To do: Update the lines starting at the one that contains "Image resolution: width=512" and ending with the one that contains "The image size is (960, 540). Find" by changing "highlighted location" to "marked location". Leave everything else unchanged, and return only those lines.
* * *
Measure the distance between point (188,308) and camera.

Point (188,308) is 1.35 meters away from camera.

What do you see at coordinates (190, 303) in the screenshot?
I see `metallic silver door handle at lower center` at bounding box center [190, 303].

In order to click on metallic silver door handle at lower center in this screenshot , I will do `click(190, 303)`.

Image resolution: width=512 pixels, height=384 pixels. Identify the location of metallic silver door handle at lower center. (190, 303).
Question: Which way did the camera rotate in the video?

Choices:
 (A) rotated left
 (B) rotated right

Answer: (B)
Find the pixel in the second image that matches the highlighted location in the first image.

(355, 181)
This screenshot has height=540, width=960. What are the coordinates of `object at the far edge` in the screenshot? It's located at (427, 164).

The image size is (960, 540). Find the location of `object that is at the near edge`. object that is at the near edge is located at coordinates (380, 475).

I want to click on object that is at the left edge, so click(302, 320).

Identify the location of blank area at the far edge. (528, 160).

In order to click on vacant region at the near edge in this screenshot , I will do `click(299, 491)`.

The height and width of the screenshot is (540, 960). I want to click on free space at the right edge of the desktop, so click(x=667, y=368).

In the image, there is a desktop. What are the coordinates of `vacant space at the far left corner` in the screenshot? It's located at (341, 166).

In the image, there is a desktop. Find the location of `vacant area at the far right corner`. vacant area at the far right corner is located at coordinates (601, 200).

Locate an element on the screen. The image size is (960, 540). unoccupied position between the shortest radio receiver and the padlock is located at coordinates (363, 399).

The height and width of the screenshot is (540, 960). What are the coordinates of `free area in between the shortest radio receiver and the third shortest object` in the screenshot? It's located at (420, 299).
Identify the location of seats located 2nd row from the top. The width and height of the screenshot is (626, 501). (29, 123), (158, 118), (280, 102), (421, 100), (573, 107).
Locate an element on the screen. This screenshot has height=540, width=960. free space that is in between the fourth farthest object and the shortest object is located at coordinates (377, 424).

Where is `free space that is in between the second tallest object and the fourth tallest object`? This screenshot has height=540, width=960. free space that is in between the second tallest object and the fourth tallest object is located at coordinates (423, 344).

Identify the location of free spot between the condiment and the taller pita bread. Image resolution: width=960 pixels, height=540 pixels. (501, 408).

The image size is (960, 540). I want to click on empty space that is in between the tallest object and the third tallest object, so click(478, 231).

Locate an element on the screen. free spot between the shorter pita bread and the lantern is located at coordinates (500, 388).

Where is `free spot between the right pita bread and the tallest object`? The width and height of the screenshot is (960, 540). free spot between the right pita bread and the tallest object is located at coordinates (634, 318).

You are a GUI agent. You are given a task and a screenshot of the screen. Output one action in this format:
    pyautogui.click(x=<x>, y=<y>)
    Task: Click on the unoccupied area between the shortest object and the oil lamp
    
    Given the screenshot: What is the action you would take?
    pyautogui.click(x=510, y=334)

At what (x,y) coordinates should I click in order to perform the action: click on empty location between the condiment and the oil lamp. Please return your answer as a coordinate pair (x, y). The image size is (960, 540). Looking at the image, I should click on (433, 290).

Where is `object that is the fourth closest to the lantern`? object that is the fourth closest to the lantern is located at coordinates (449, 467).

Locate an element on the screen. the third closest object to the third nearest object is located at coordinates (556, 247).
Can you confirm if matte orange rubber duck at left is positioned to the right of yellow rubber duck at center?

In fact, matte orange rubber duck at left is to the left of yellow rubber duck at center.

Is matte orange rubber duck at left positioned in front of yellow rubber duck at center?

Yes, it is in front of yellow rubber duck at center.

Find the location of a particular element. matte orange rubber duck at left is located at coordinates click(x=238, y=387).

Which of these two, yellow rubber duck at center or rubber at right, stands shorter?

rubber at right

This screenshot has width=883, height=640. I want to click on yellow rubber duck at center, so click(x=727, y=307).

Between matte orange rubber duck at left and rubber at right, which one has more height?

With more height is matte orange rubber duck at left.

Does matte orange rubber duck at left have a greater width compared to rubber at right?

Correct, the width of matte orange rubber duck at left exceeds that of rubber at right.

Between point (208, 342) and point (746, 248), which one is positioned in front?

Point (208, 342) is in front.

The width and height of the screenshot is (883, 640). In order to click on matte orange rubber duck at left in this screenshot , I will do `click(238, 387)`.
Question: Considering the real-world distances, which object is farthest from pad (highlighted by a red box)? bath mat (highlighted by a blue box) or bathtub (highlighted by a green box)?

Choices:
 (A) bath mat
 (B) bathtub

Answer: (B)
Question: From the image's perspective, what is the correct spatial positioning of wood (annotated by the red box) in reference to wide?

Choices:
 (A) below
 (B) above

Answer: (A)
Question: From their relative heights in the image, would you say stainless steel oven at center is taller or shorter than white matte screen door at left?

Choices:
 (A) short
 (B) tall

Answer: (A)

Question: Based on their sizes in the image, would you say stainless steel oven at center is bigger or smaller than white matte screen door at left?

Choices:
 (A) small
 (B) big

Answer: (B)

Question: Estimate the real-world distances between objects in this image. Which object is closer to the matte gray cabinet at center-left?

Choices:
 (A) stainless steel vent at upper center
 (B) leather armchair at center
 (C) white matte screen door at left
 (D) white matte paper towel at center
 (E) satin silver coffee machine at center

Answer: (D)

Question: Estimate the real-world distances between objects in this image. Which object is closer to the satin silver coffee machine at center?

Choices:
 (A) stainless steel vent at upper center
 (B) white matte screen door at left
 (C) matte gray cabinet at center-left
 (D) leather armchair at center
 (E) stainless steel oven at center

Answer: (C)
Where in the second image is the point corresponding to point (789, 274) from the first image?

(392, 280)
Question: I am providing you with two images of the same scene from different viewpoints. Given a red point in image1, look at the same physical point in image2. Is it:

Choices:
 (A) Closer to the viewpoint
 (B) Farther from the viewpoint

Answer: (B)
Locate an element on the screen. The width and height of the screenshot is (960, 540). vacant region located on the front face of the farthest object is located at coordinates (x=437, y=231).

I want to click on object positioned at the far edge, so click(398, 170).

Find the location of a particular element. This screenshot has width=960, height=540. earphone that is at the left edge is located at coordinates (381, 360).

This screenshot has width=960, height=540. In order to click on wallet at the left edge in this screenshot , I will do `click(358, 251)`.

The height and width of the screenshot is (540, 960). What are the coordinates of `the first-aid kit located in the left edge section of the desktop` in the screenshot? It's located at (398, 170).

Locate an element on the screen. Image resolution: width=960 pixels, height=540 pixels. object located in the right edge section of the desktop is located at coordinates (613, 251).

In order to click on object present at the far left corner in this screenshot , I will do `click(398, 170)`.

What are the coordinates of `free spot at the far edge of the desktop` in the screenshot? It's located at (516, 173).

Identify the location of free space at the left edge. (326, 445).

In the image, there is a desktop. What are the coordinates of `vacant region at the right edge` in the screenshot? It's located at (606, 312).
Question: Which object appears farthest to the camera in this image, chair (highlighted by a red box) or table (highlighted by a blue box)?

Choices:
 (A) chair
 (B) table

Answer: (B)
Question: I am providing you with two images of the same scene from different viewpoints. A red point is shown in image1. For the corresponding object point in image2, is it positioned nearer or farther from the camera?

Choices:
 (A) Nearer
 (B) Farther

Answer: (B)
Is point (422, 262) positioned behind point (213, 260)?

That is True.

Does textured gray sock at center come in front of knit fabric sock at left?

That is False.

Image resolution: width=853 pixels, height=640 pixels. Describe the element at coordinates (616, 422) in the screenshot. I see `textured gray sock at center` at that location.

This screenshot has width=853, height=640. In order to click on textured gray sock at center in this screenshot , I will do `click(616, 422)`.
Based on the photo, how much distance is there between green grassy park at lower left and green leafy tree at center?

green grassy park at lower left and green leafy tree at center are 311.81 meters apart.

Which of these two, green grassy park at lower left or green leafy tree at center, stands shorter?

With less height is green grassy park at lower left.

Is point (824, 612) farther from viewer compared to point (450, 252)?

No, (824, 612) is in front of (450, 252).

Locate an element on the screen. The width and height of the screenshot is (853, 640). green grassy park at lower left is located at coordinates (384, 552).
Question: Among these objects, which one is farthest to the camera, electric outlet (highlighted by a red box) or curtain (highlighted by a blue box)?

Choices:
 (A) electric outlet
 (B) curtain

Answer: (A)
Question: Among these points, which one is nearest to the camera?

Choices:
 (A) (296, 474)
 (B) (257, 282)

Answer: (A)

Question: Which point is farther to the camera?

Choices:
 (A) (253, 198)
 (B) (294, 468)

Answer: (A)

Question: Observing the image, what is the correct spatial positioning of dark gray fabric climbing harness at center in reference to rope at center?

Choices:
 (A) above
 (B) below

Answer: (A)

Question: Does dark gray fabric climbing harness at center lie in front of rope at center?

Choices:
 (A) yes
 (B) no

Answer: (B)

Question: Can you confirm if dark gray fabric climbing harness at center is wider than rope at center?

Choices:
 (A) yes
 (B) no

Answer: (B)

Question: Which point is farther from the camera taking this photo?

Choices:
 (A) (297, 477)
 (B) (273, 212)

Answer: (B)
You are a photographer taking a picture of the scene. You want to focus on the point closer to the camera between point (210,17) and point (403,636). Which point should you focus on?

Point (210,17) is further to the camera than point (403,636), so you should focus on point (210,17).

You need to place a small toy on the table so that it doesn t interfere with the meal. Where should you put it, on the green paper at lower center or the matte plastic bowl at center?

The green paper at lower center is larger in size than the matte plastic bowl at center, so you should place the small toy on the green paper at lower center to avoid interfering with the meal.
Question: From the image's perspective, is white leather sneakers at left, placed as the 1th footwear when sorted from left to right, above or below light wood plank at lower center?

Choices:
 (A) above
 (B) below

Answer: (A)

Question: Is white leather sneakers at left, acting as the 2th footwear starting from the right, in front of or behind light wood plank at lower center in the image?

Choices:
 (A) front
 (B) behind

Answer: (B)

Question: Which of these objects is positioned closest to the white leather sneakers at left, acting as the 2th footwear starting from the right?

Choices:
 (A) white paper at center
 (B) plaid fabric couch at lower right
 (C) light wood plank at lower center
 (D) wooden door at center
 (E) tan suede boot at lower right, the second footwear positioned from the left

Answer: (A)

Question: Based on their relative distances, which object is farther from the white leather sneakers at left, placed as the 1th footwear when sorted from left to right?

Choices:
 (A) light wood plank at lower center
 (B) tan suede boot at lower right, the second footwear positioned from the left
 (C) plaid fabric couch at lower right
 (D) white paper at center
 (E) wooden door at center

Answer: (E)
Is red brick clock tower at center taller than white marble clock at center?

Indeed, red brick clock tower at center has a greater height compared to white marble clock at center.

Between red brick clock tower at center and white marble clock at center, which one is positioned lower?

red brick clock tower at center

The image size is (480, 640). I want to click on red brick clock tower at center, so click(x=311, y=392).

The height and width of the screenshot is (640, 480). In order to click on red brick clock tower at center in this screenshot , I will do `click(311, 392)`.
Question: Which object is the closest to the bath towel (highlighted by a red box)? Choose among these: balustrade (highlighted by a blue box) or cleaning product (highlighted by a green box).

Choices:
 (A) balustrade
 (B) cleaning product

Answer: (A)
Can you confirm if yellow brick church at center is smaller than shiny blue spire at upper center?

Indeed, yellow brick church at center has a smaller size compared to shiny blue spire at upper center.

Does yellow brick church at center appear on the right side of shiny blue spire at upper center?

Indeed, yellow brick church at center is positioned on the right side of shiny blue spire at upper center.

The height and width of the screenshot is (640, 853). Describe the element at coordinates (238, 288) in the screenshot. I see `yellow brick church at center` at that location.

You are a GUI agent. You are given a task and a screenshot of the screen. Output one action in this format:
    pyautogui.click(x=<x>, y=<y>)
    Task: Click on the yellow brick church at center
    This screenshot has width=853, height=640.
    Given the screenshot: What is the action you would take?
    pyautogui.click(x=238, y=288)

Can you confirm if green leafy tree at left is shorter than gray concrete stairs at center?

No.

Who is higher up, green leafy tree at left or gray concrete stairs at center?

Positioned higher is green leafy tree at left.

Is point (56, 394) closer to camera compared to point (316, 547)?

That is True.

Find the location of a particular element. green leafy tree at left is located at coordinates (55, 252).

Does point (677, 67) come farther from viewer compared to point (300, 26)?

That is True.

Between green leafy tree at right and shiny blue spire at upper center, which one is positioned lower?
* * *
Result of this task:
Image resolution: width=512 pixels, height=384 pixels. Identify the location of metallic silver door handle at lower center. (190, 303).
Question: Which way did the camera rotate in the video?

Choices:
 (A) rotated left
 (B) rotated right

Answer: (B)
Find the pixel in the second image that matches the marked location in the first image.

(355, 181)
This screenshot has height=540, width=960. What are the coordinates of `object at the far edge` in the screenshot? It's located at (427, 164).

The image size is (960, 540). Find the location of `object that is at the near edge`. object that is at the near edge is located at coordinates (380, 475).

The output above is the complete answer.